*Instructions for the task:*
Read through the entries below and copy each line where "SCALE" turns up.

*Supplied material:*
####################

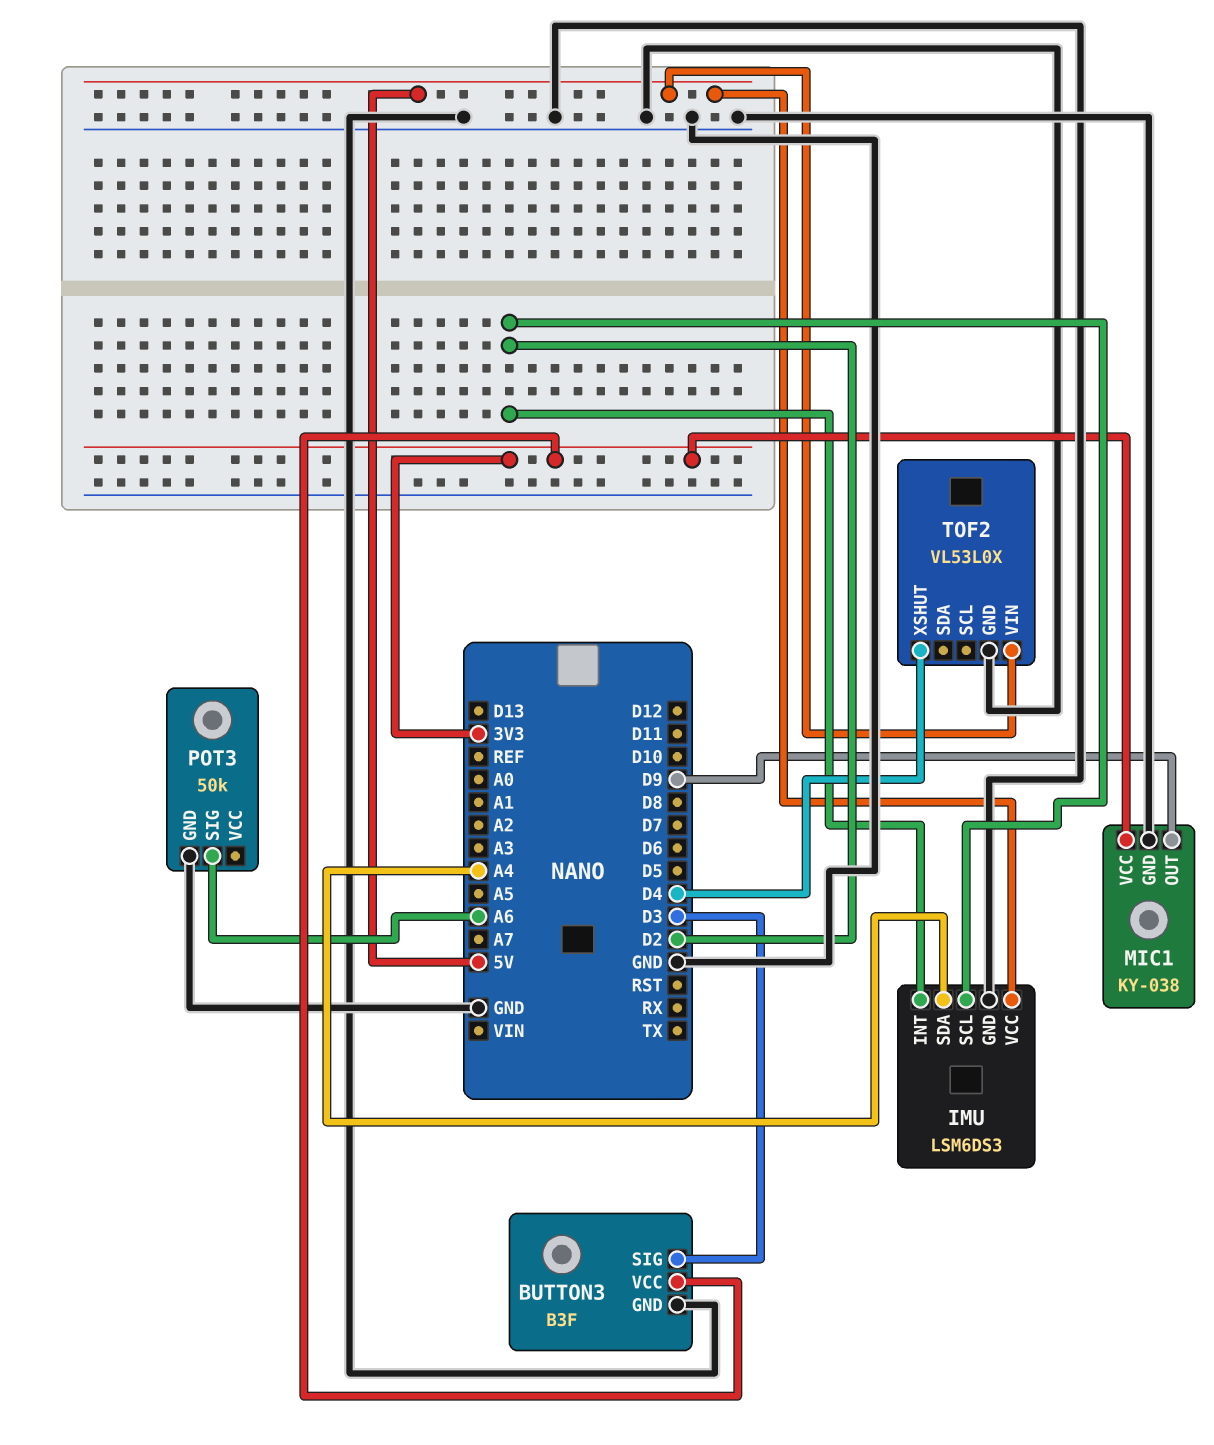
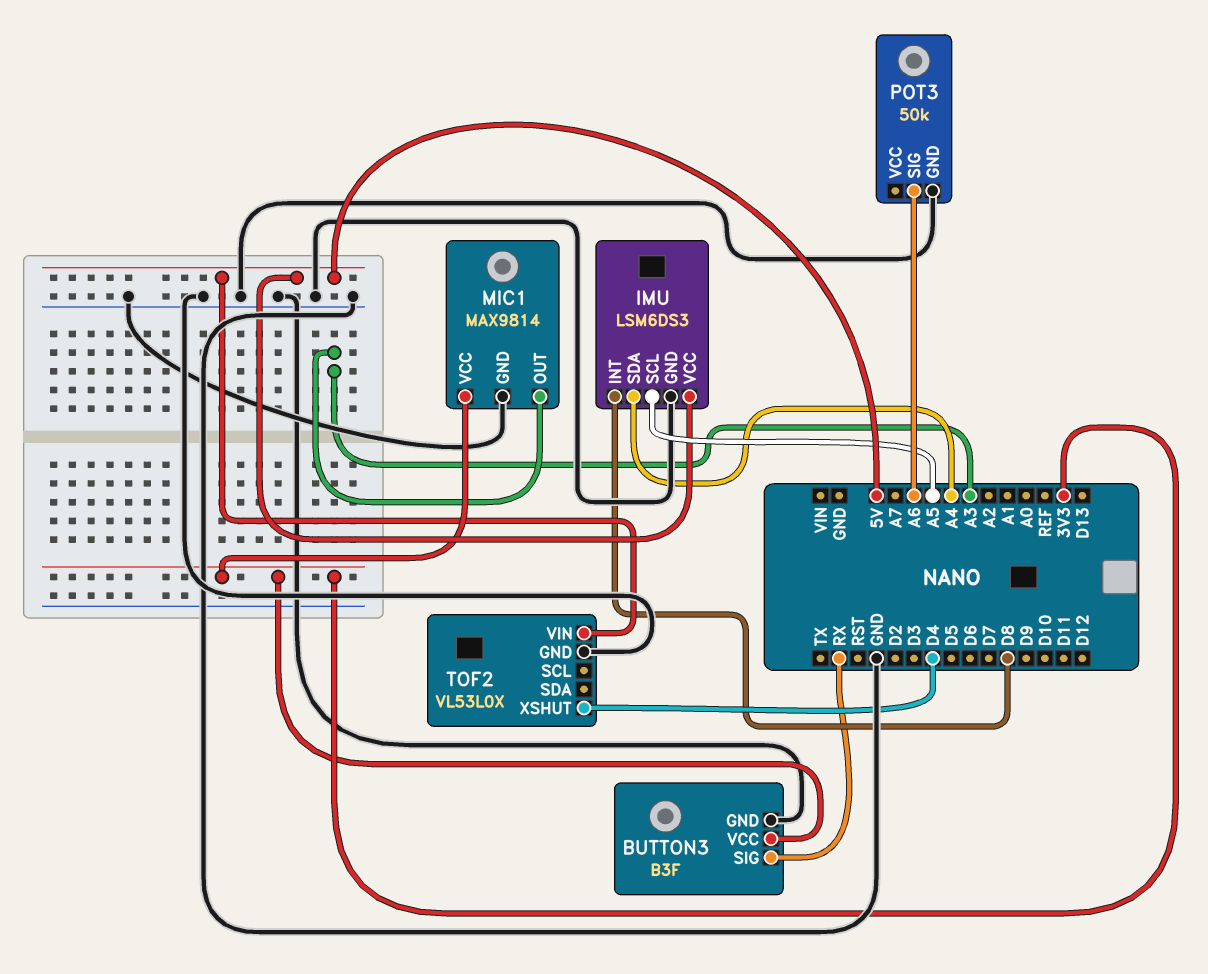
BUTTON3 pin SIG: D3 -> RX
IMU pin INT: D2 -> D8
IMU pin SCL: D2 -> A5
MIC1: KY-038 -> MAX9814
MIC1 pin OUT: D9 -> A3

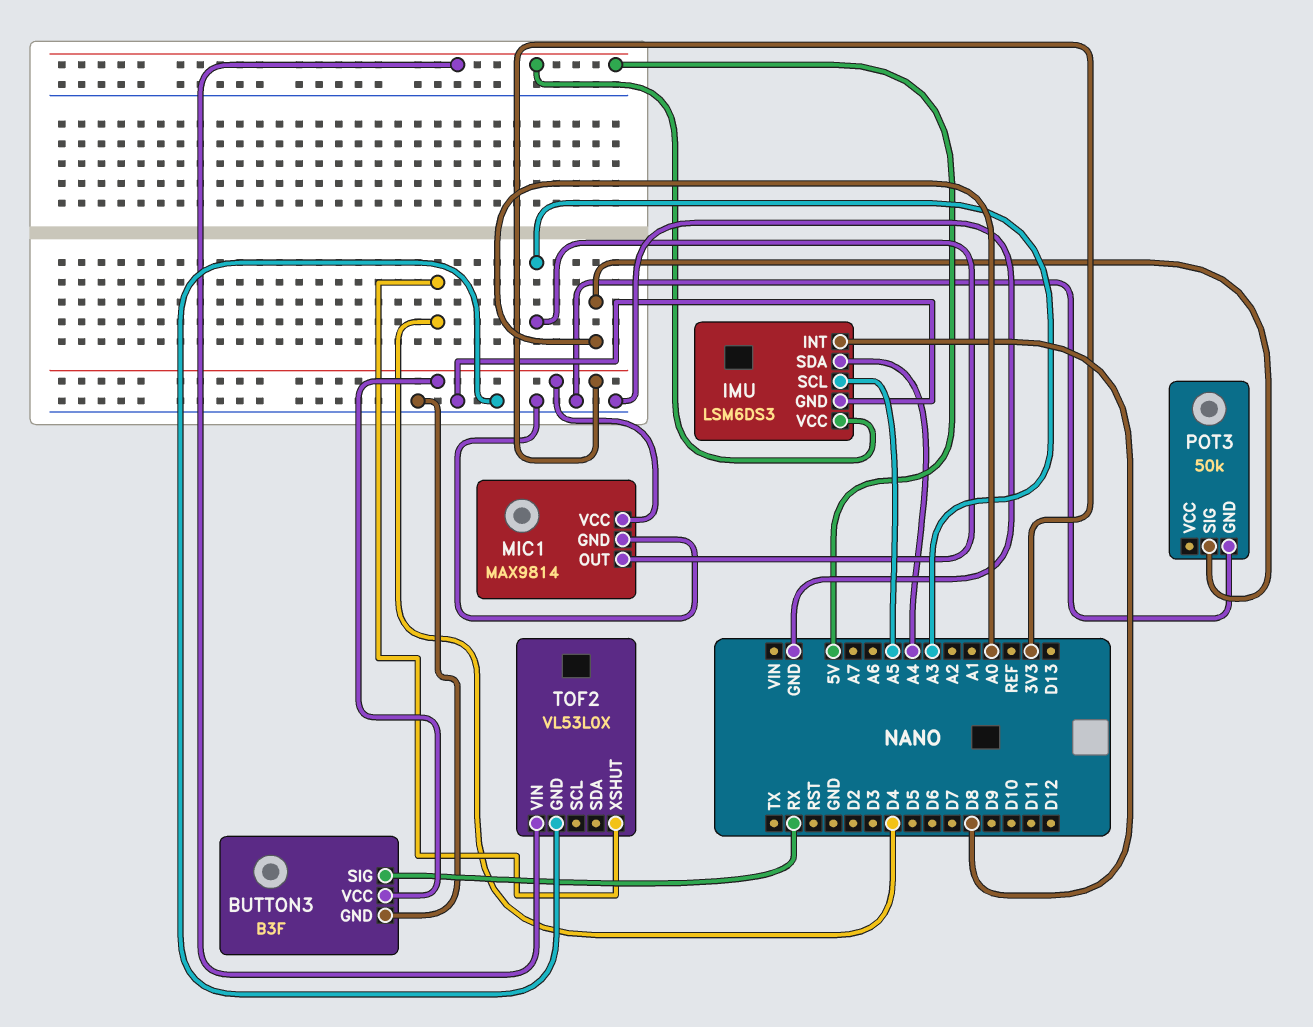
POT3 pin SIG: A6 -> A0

####################

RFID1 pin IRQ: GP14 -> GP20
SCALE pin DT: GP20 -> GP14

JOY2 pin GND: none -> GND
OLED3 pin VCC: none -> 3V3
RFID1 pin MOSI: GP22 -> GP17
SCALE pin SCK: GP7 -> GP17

####################

*Solution:*
SCALE pin DT: GP20 -> GP14
SCALE pin SCK: GP7 -> GP17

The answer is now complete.